## YOUR ASSIGNMENT
Write out again, exactly, the lines below starting at the one with "camera: 70 degrees left, 10 degrees down" and ending at the one with "(886, 231) = (662, 82): orange".

## RECORDS SUPPLIED
-- -- --

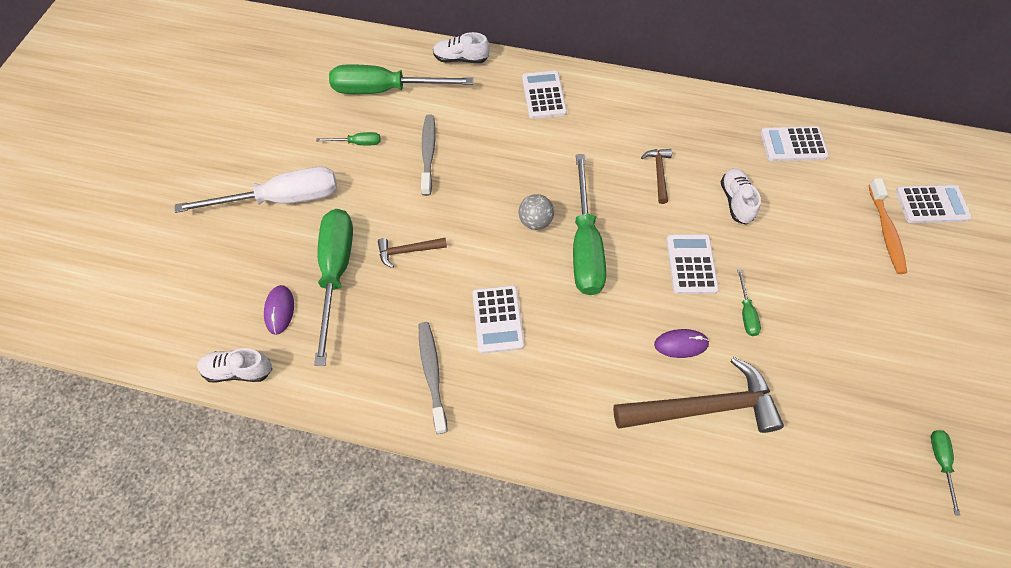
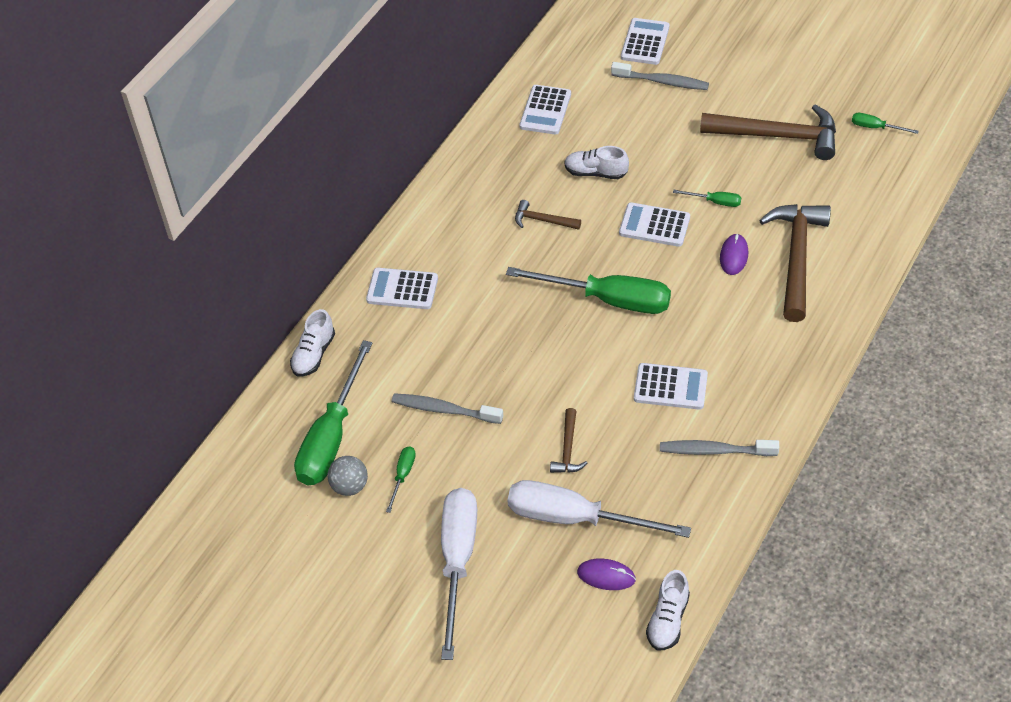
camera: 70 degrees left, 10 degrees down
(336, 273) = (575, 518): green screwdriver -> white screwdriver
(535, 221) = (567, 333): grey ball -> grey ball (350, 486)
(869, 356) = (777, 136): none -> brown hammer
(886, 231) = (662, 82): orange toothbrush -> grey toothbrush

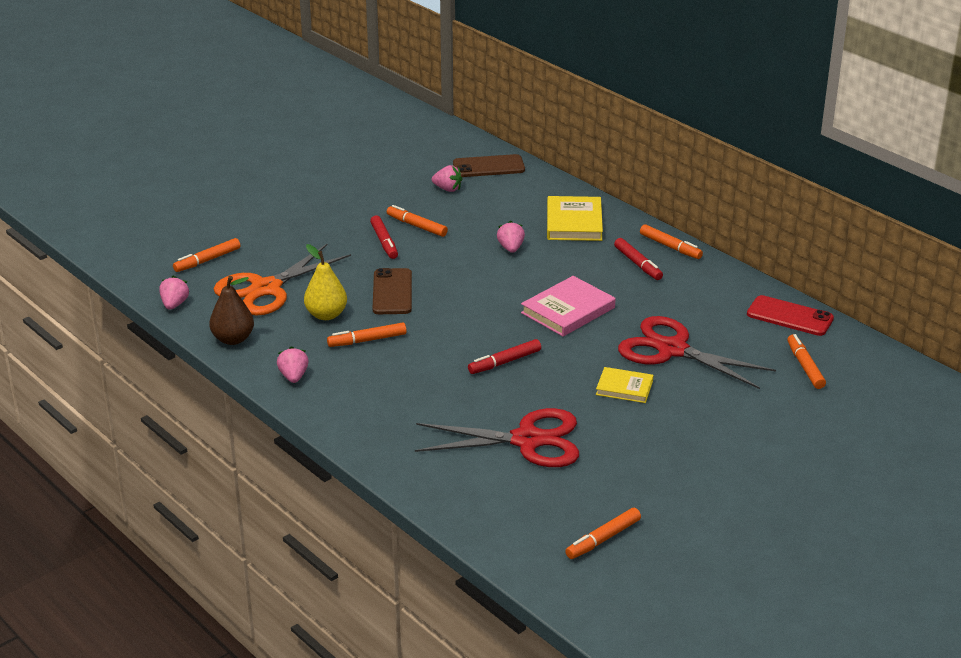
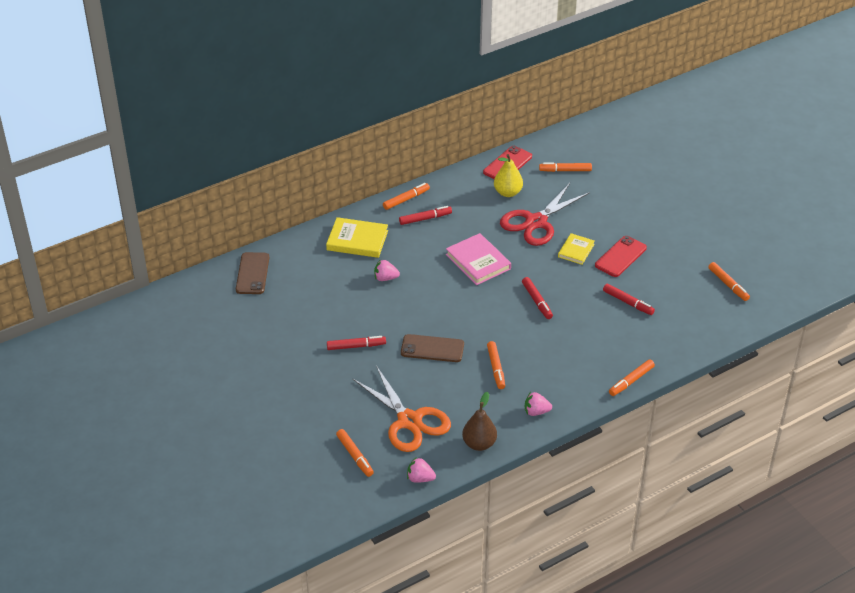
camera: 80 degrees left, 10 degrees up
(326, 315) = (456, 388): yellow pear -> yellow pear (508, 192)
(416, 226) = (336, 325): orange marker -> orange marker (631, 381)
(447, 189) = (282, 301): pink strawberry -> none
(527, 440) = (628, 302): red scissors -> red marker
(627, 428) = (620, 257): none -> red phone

-- -- --

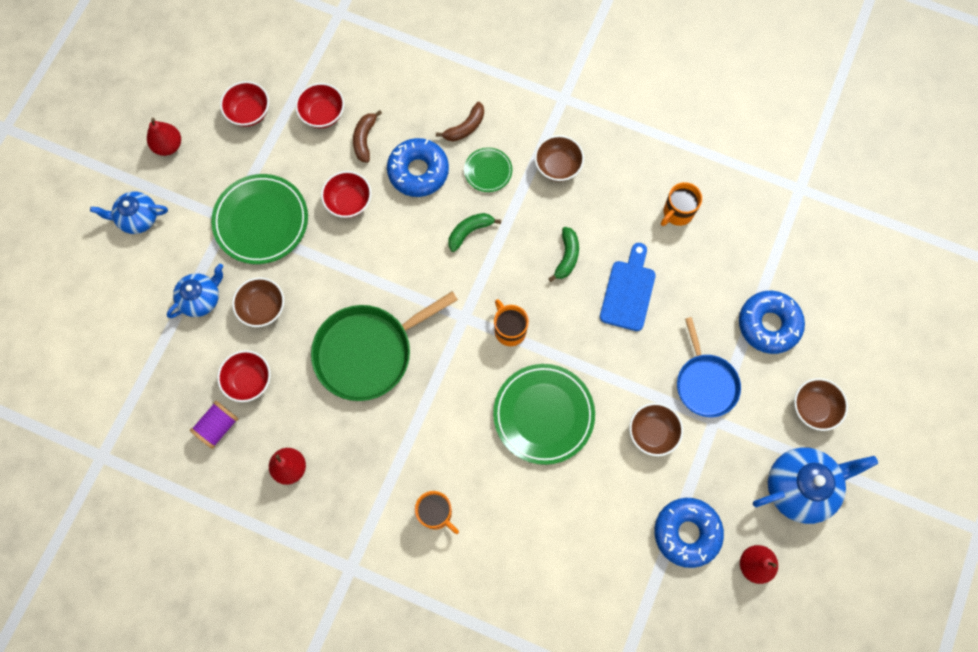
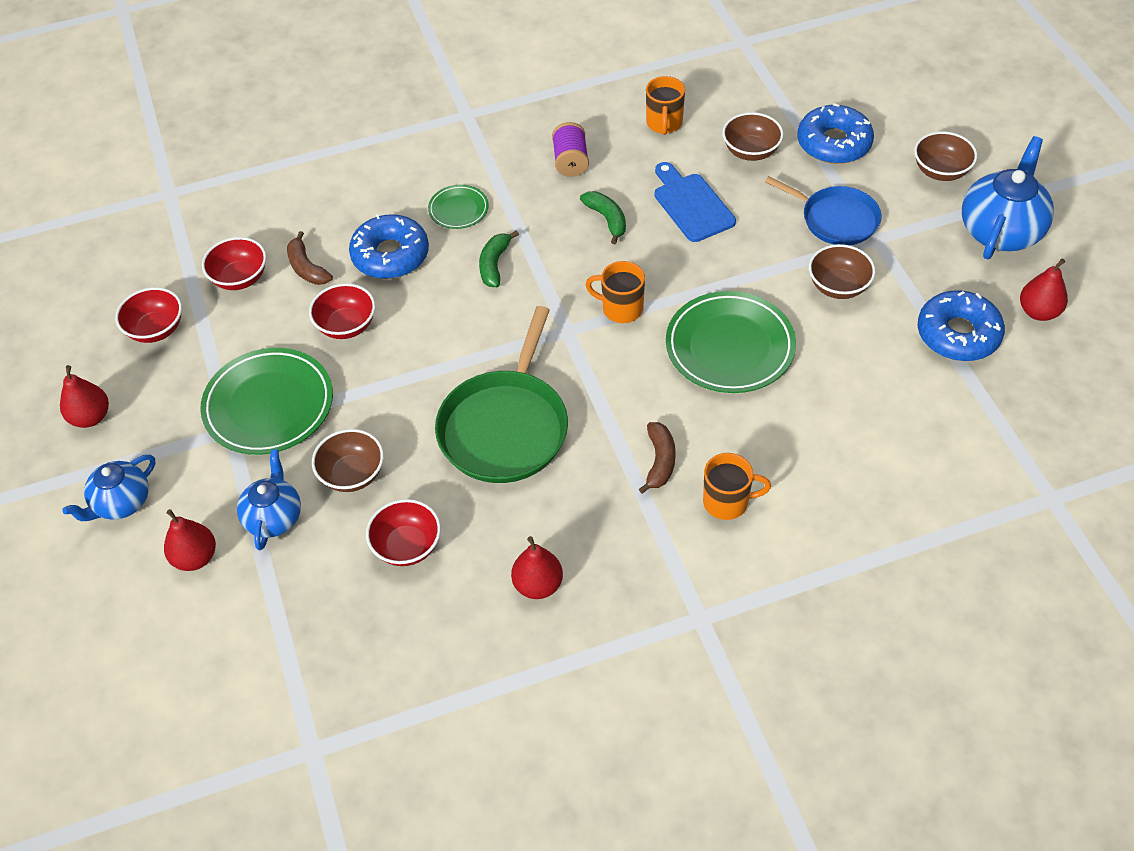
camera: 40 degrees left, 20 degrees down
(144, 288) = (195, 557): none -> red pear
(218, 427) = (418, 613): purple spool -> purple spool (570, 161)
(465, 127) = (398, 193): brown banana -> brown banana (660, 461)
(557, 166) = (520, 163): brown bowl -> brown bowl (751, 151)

-- -- --

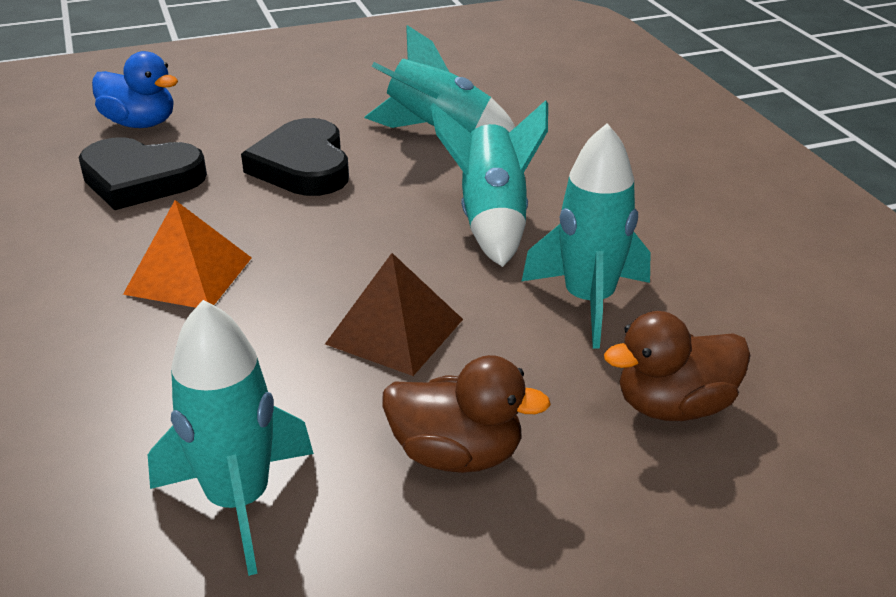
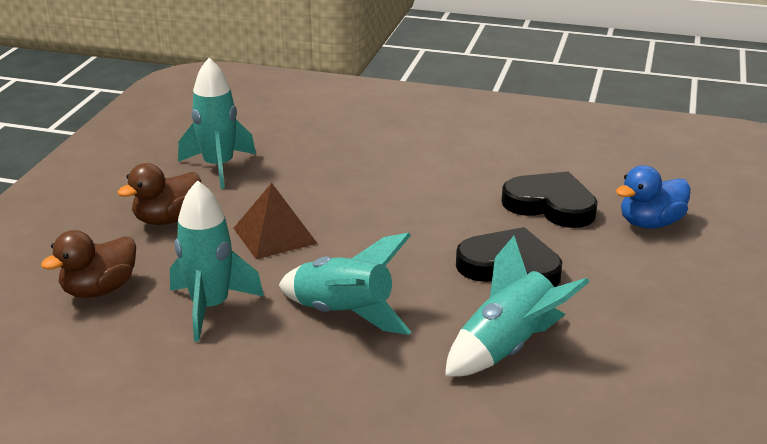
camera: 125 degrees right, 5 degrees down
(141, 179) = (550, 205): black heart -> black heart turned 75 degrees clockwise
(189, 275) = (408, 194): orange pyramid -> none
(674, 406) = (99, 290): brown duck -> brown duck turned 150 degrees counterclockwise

-- -- --

## EXERCISE ANSWER
camera: 70 degrees left, 10 degrees down
(336, 273) = (575, 518): green screwdriver -> white screwdriver
(535, 221) = (567, 333): grey ball -> grey ball (350, 486)
(869, 356) = (777, 136): none -> brown hammer
(886, 231) = (662, 82): orange toothbrush -> grey toothbrush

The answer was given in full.